_Problem_
Find the line containing "truck in red" in the entries below. Restate it and each line after it, word for word, up to and including the line containing "screwdriver in purple <386,140>".

_Information given_
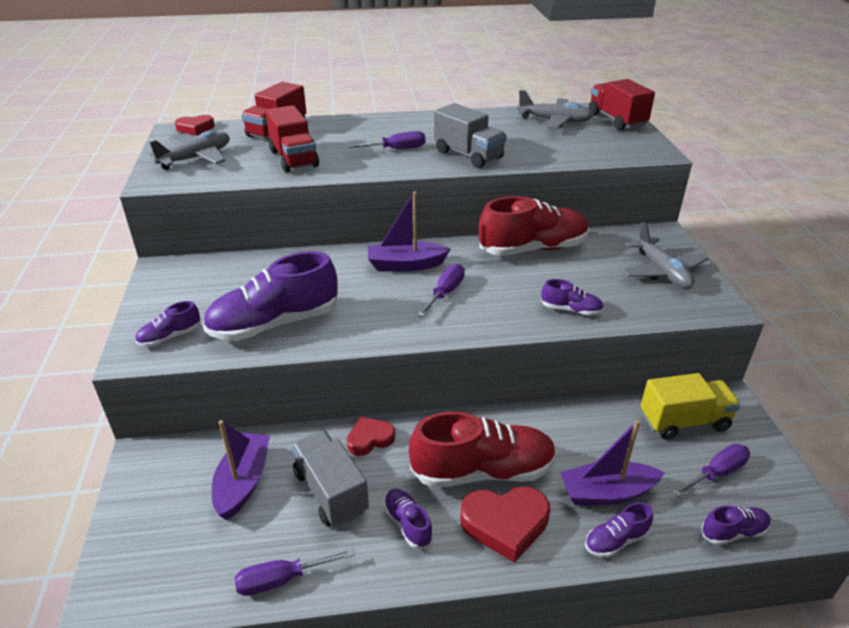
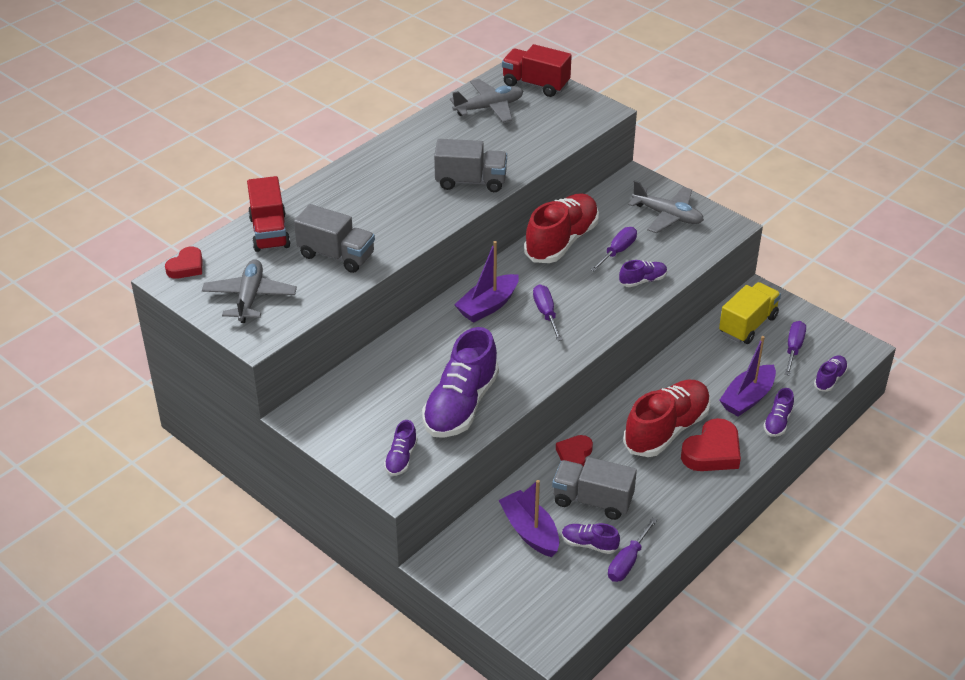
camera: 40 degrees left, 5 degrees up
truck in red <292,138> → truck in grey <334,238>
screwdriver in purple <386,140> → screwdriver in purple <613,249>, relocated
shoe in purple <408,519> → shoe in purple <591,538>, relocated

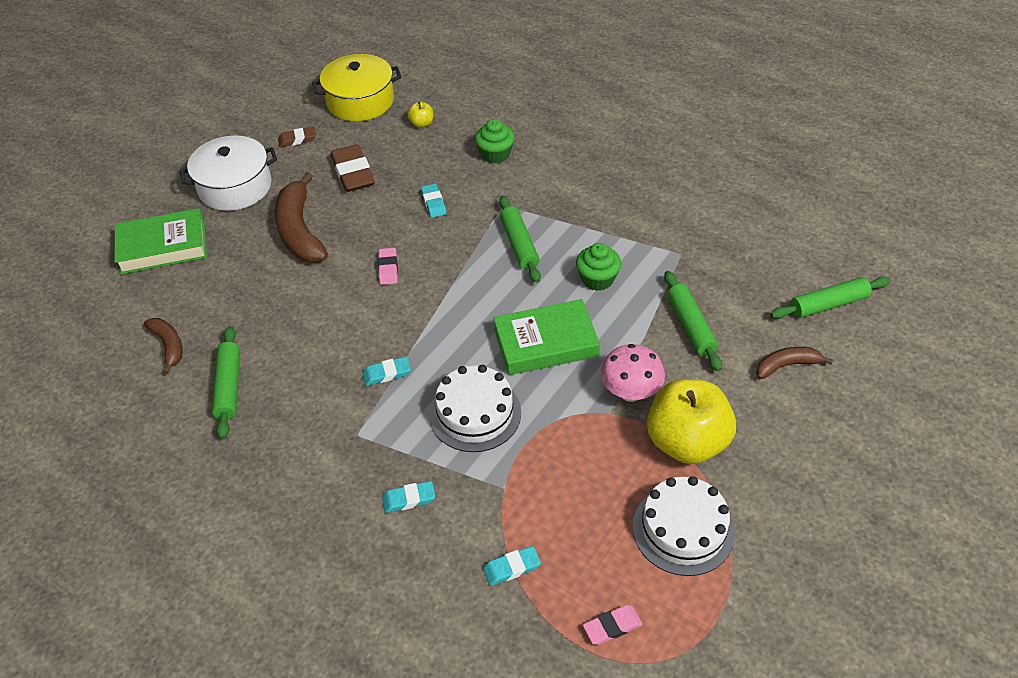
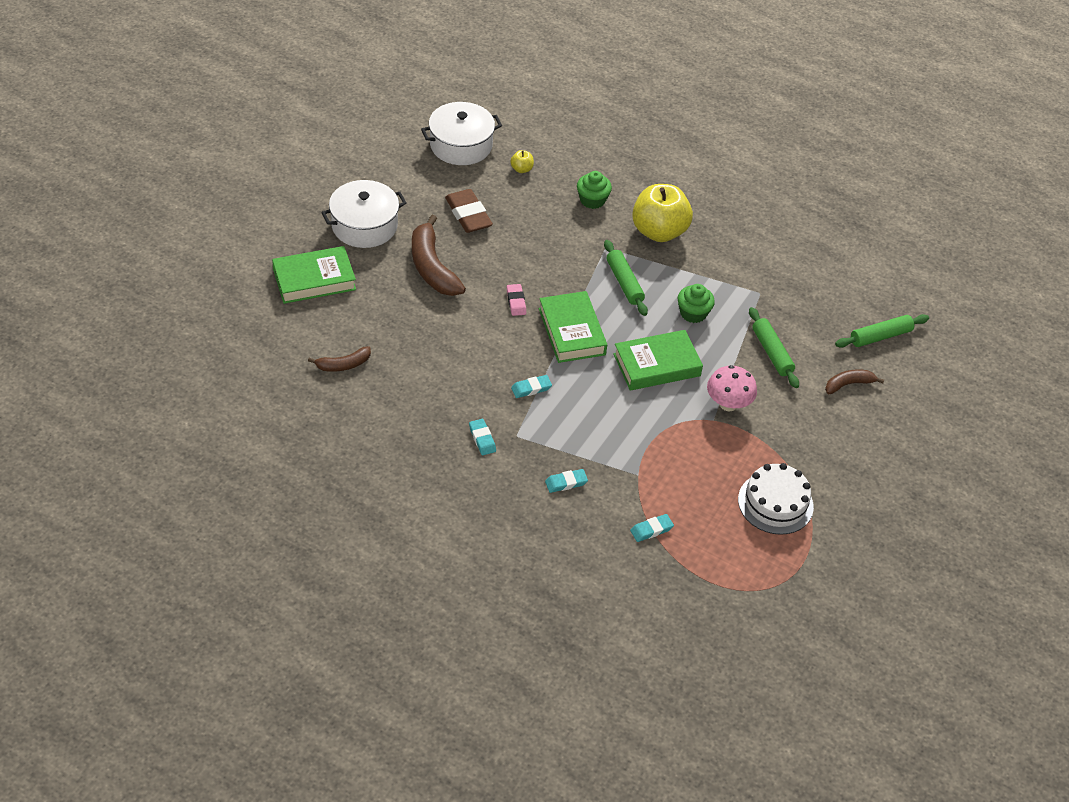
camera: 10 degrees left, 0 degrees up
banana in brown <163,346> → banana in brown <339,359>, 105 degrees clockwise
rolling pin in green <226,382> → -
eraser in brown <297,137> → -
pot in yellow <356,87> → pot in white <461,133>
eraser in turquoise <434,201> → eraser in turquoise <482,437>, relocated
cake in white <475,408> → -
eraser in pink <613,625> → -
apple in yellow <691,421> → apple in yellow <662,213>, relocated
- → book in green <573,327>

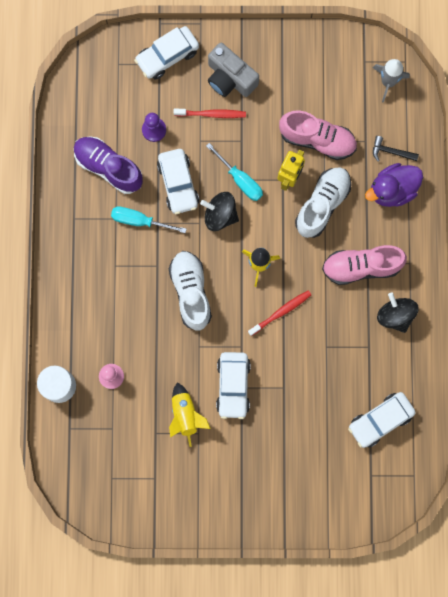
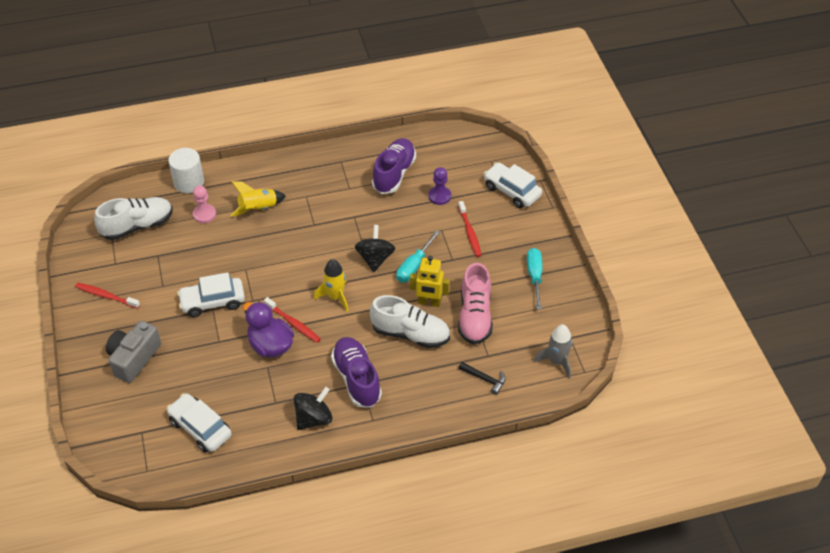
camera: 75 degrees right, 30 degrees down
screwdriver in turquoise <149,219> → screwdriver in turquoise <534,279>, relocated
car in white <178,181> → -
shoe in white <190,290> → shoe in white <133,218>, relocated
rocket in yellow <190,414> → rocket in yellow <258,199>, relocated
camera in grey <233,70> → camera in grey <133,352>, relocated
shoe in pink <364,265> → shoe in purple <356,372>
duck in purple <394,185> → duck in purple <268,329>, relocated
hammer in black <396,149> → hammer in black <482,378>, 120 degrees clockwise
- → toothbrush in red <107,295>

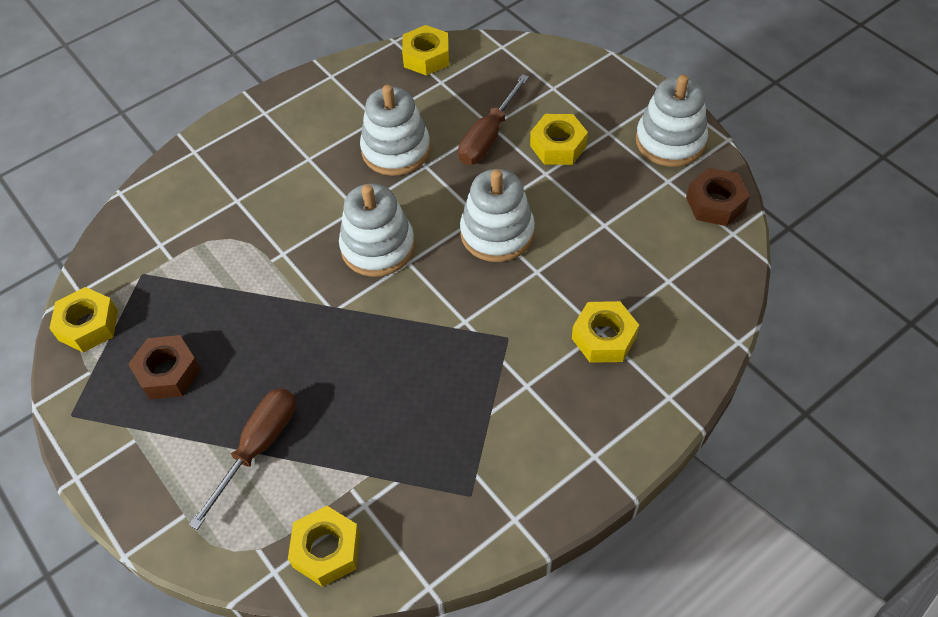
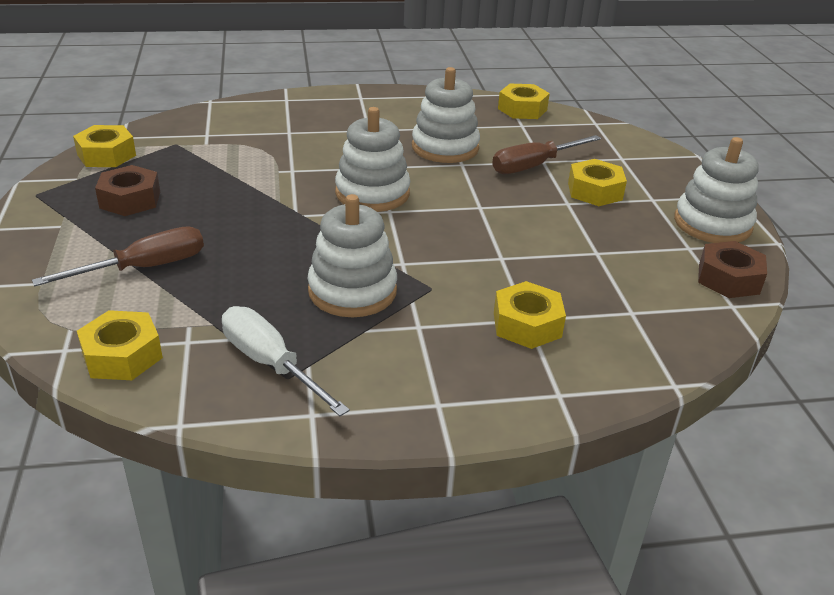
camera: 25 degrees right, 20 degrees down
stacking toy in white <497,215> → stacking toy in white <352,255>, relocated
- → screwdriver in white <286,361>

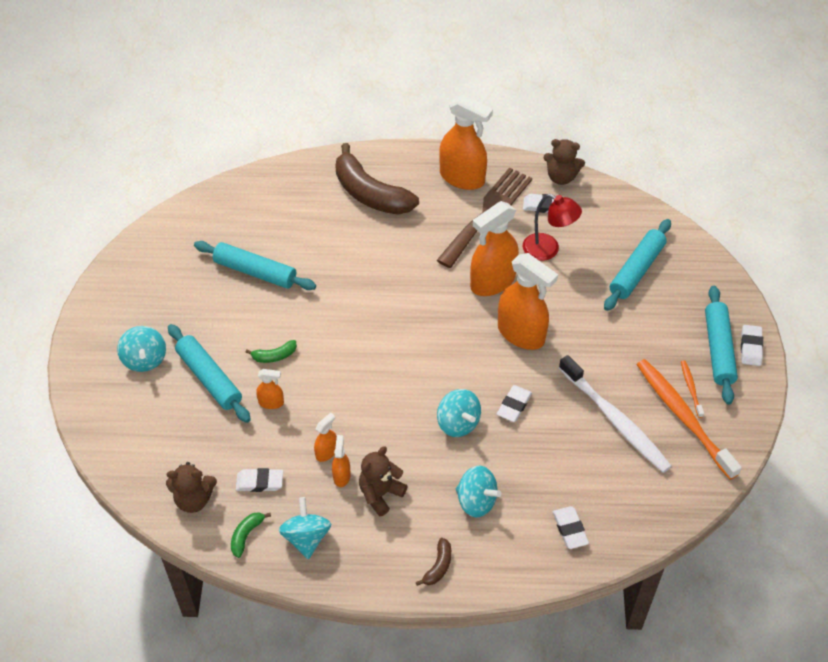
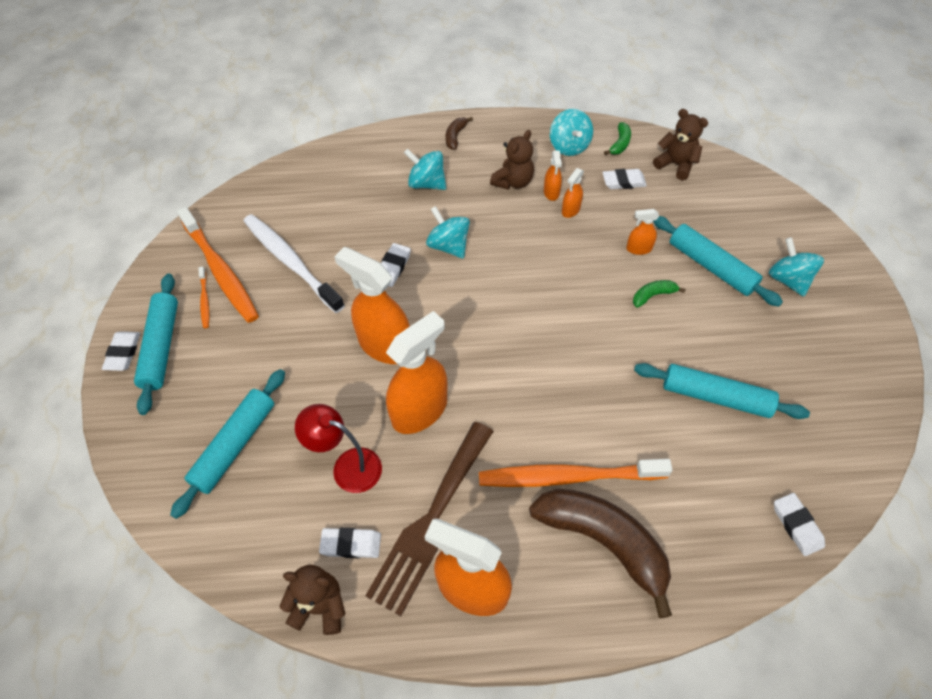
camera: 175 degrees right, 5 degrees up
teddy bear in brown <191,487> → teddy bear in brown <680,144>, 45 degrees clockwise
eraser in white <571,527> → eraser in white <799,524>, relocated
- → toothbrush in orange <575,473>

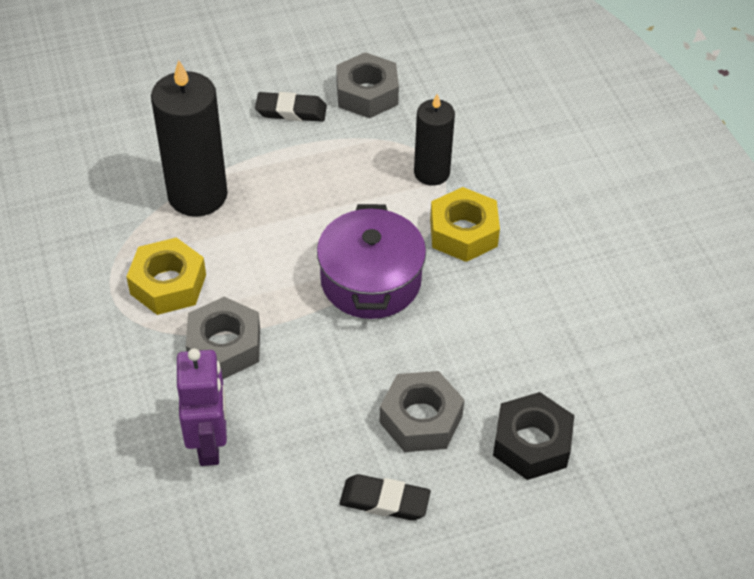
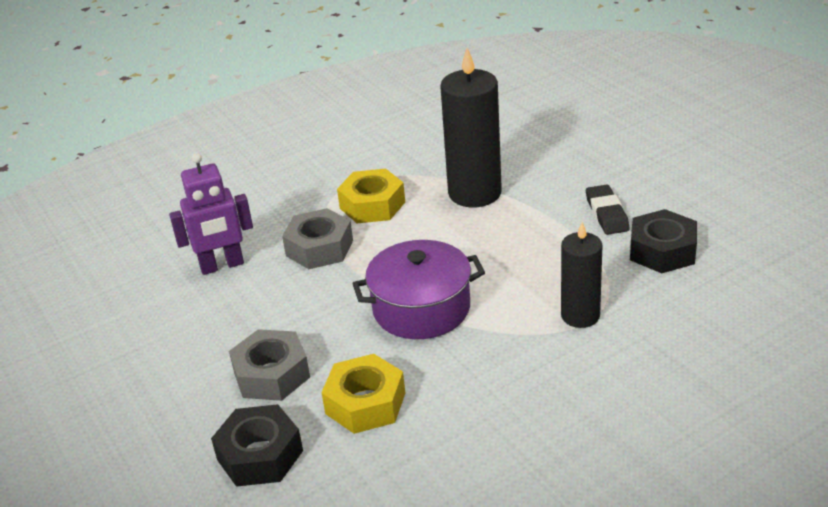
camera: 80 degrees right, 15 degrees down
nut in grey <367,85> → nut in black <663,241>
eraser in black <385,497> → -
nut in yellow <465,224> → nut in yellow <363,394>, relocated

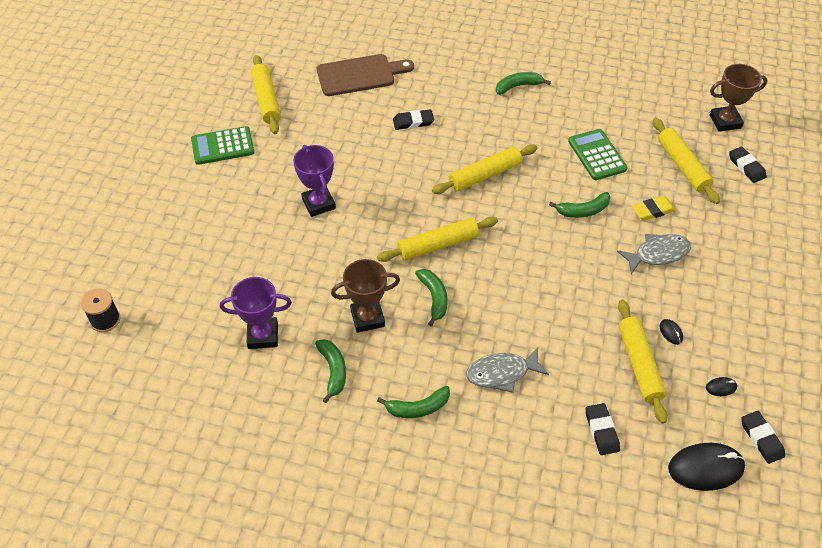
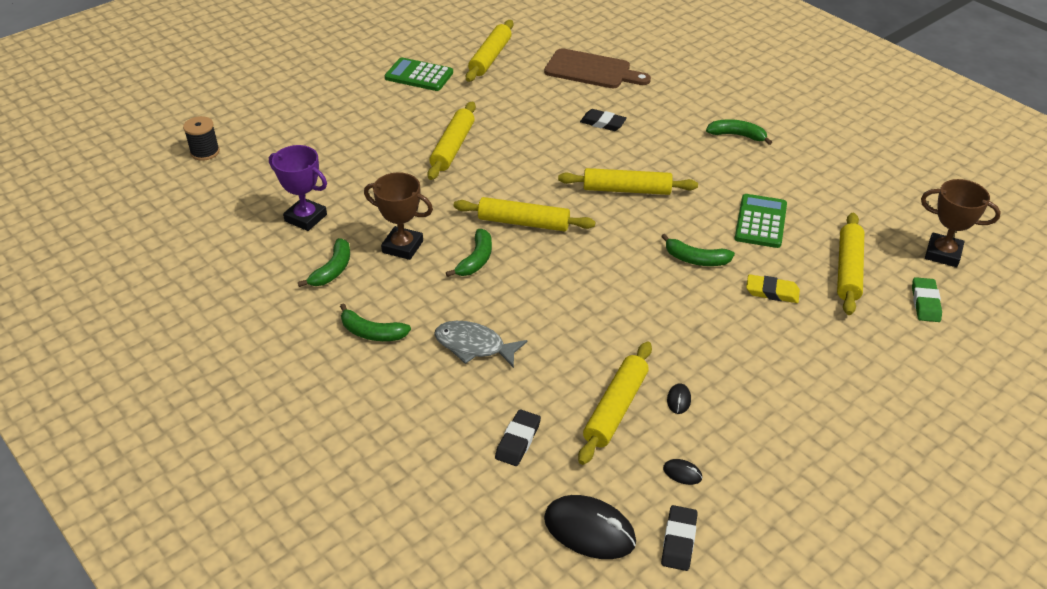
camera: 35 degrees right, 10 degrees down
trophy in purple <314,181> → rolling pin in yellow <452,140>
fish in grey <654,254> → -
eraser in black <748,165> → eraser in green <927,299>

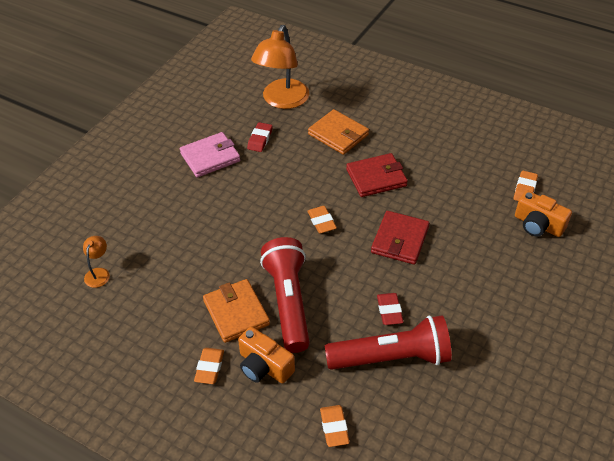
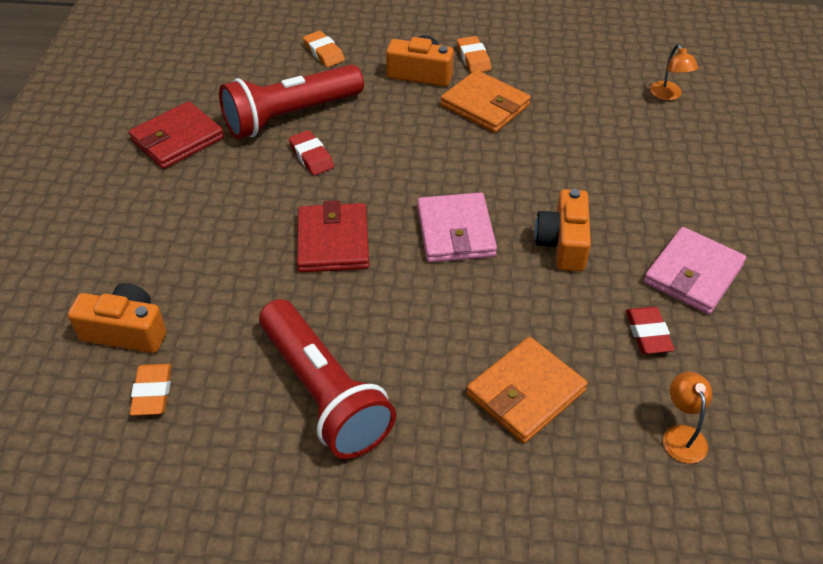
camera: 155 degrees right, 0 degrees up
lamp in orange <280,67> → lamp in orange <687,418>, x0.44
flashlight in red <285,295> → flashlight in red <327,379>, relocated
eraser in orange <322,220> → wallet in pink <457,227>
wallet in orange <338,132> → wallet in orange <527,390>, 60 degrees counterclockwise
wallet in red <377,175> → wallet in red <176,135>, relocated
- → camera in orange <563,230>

_Completed task_
truck in red <292,138> → truck in grey <334,238>
screwdriver in purple <386,140> → screwdriver in purple <613,249>, relocated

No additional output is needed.